» **What is expected**: Pictures stay out. Everything else in the listing below gets written out exactly.

» **Given material**:
▼
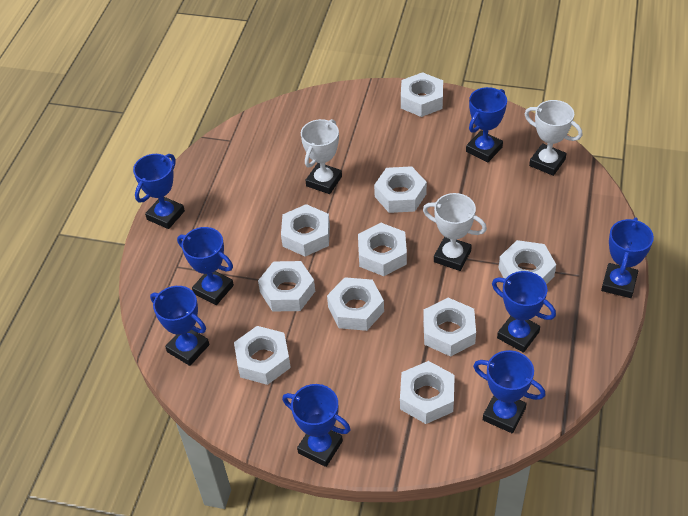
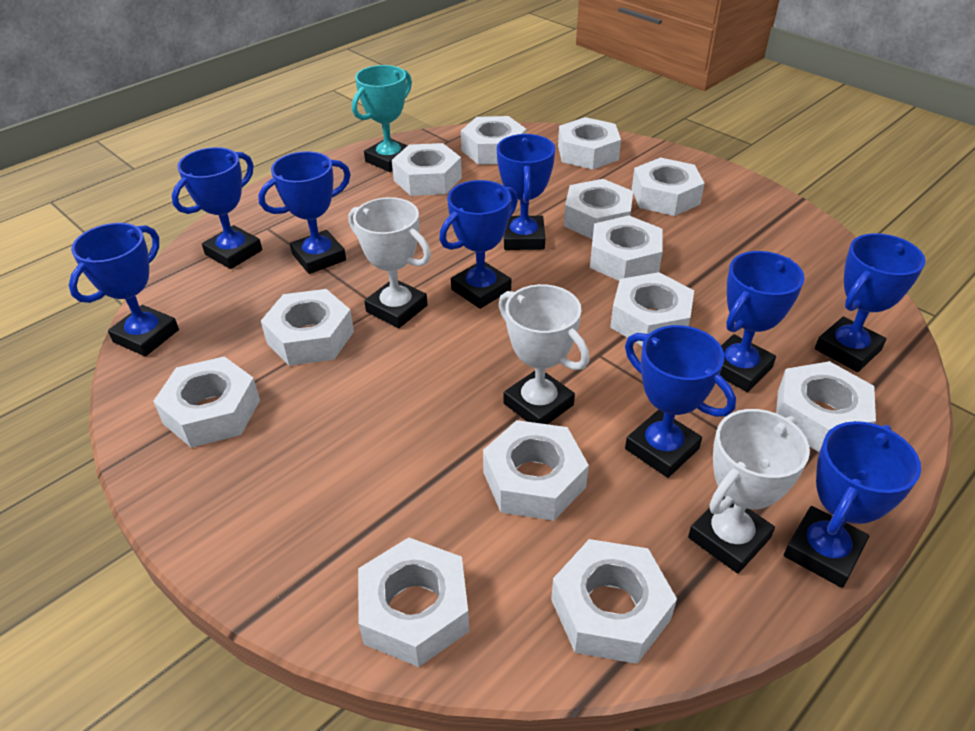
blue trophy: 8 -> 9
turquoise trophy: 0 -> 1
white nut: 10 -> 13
▲
» **Answer to this task**:
blue trophy: 8 -> 9
turquoise trophy: 0 -> 1
white nut: 10 -> 13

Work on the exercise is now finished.